* MATERIAL FOR THIS EXERCISE *
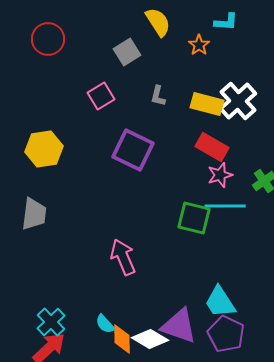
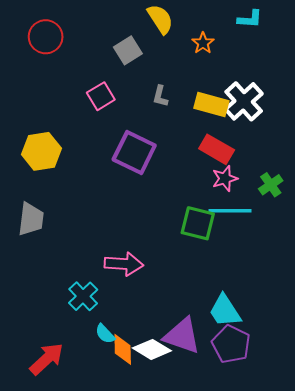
cyan L-shape: (226, 22) -> (250, 19), moved
pink arrow: (123, 257) -> (124, 264), turned 117
cyan cross: (51, 322) -> (83, 296), moved

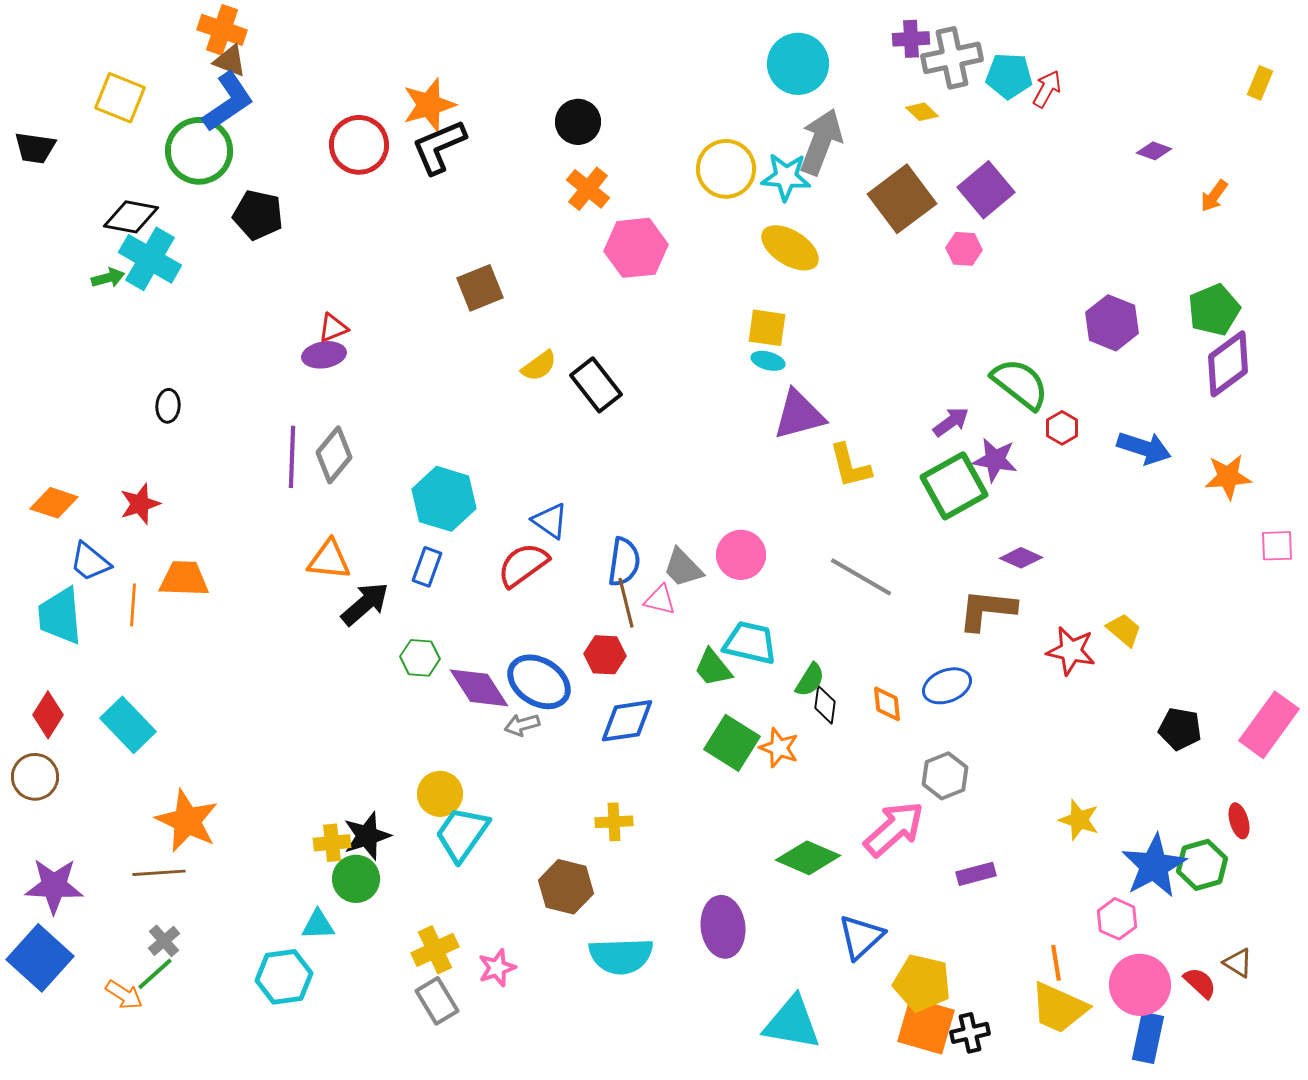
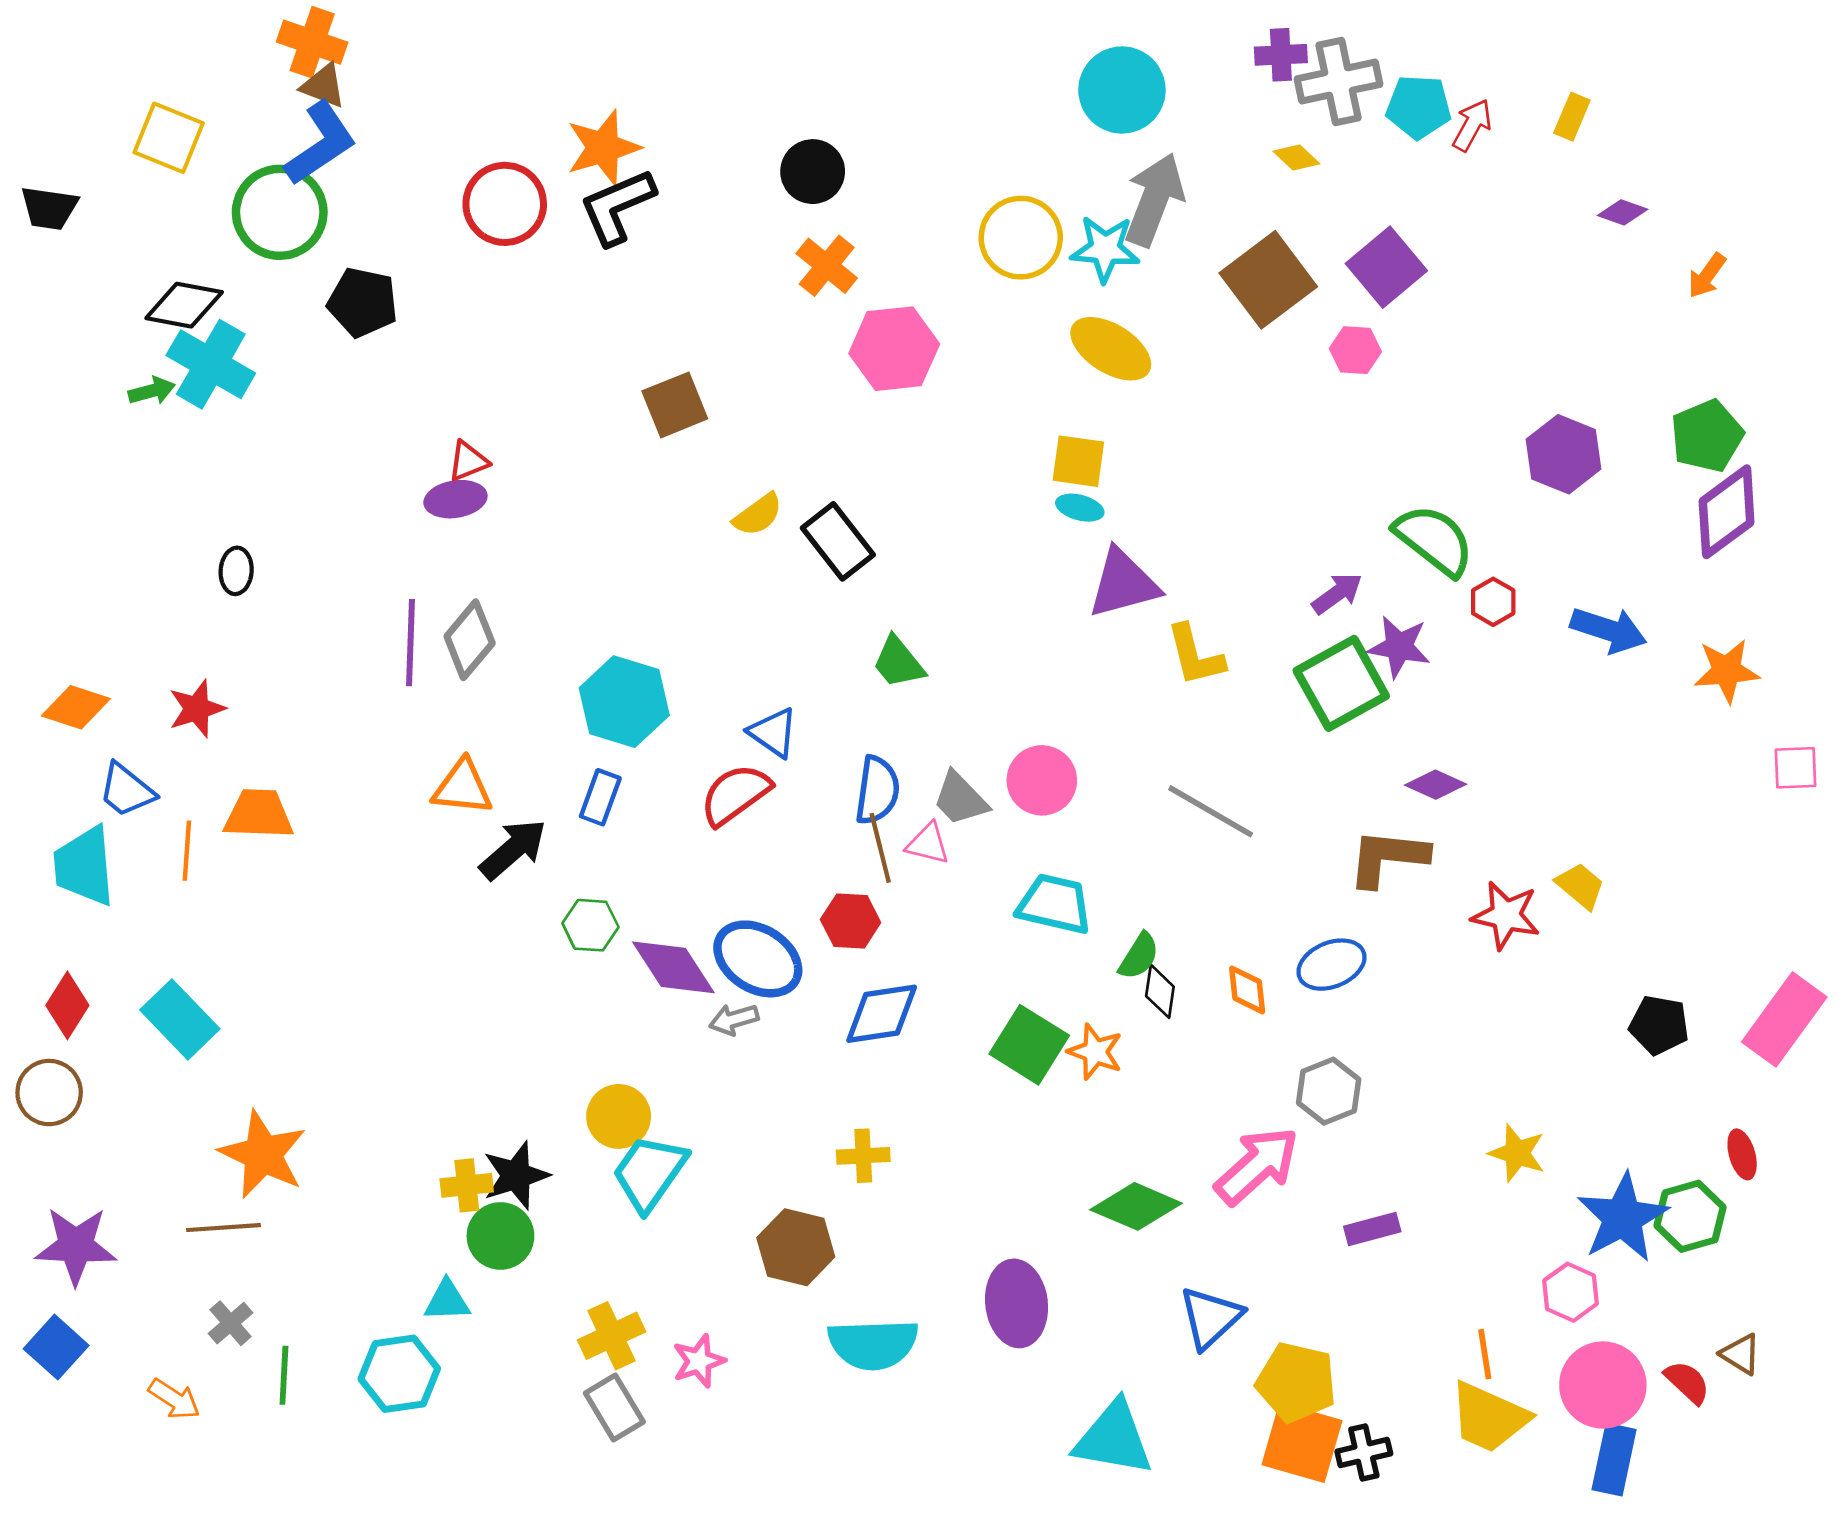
yellow rectangle: (1260, 83) -> (1572, 117), moved
green trapezoid: (713, 668) -> (898, 662), moved
blue square: (40, 958) -> (56, 1347), size x0.7
green line: (155, 974) -> (284, 1375), moved, turned -45

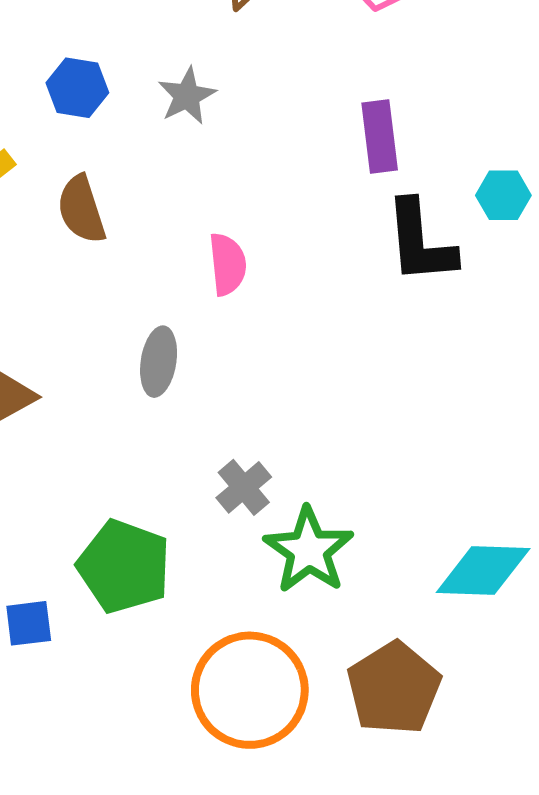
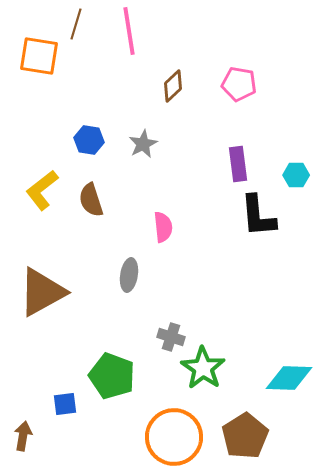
cyan hexagon: (503, 195) -> (296, 175), moved
gray cross: (244, 487) -> (171, 337), turned -32

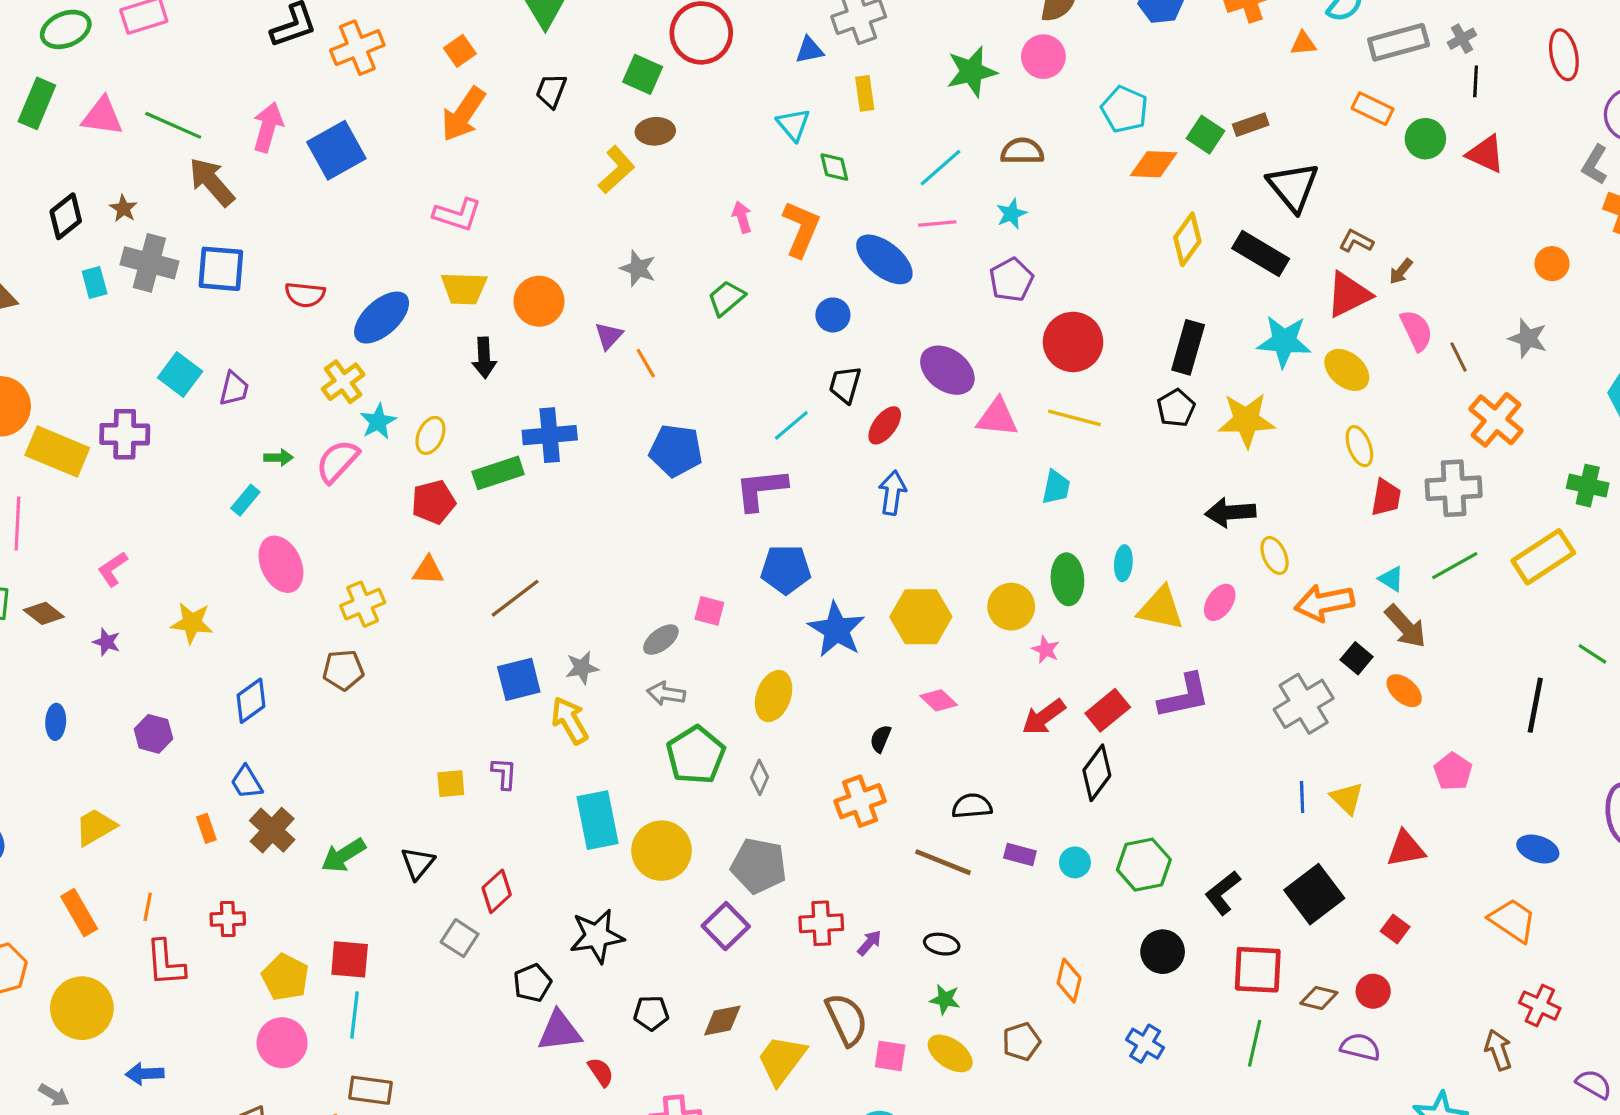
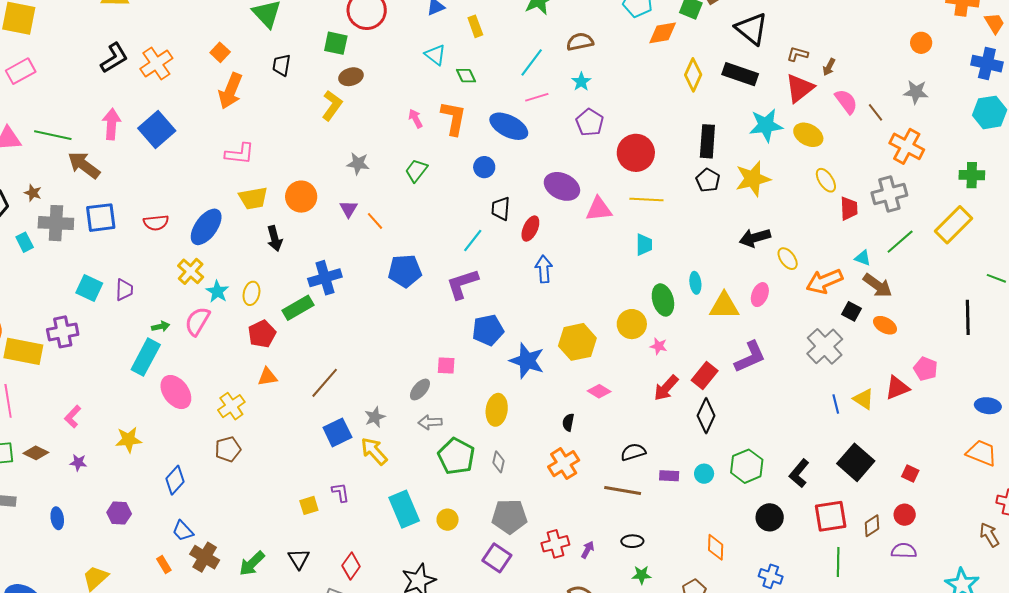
cyan rectangle: (245, 500) -> (146, 357), size x1.8
red triangle: (1406, 849) -> (897, 388), moved
yellow circle: (661, 851) -> (448, 520), size x0.6
brown diamond: (1319, 998) -> (872, 526), turned -35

* TASK INSTRUCTIONS *
Your copy should match the data exactly, apart from the images, which are dropped.

* RESPONSE BOX *
cyan L-shape: (226, 22) -> (250, 19), moved
pink arrow: (123, 257) -> (124, 264), turned 117
cyan cross: (51, 322) -> (83, 296), moved

yellow rectangle: (1260, 83) -> (1572, 117), moved
green trapezoid: (713, 668) -> (898, 662), moved
blue square: (40, 958) -> (56, 1347), size x0.7
green line: (155, 974) -> (284, 1375), moved, turned -45

cyan hexagon: (503, 195) -> (296, 175), moved
gray cross: (244, 487) -> (171, 337), turned -32

cyan rectangle: (245, 500) -> (146, 357), size x1.8
red triangle: (1406, 849) -> (897, 388), moved
yellow circle: (661, 851) -> (448, 520), size x0.6
brown diamond: (1319, 998) -> (872, 526), turned -35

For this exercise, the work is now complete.